> _TASK OBJECTIVE_: Would you print the listing that follows exactly, but without its pictures?

> _EXERCISE DATA_:
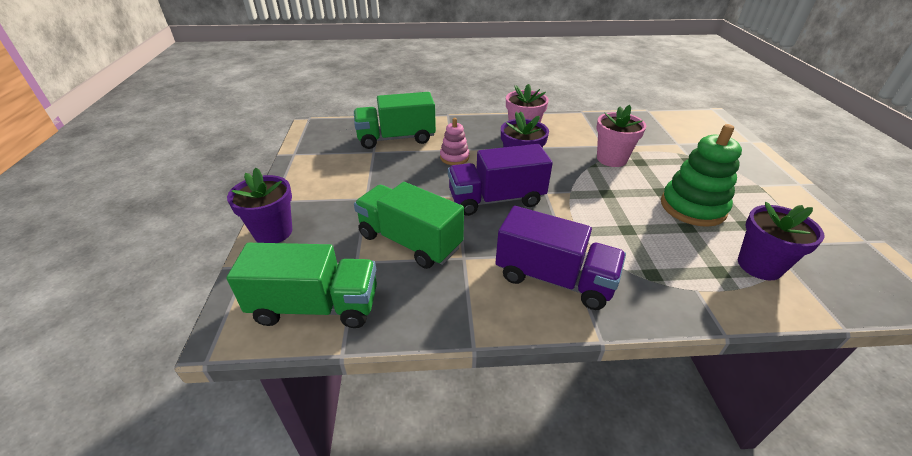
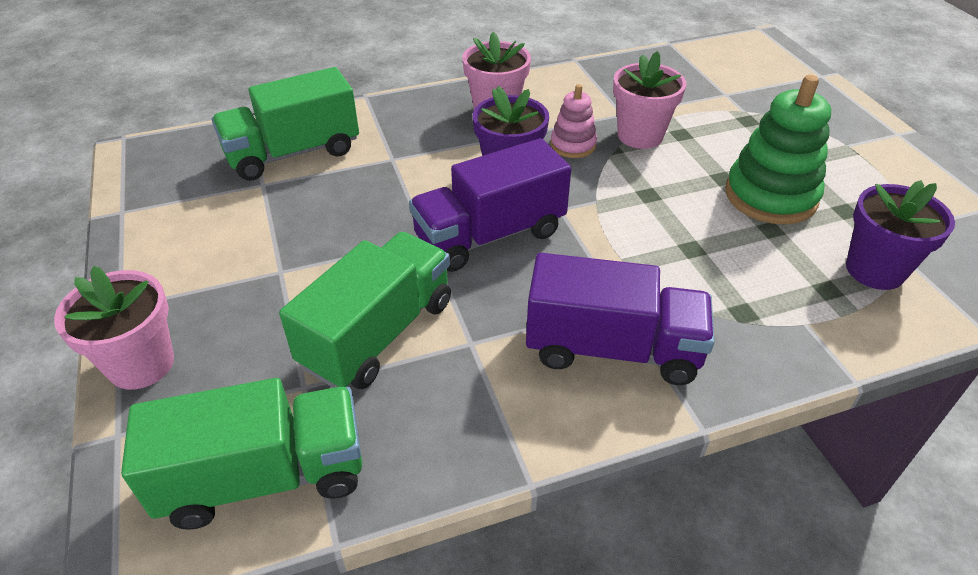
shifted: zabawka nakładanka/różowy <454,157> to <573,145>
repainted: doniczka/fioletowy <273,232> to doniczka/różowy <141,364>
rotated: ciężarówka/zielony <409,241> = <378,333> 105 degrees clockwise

> _RESPONSE TO THE TASK_:
shifted: zabawka nakładanka/różowy <454,157> to <573,145>
repainted: doniczka/fioletowy <273,232> to doniczka/różowy <141,364>
rotated: ciężarówka/zielony <409,241> = <378,333> 105 degrees clockwise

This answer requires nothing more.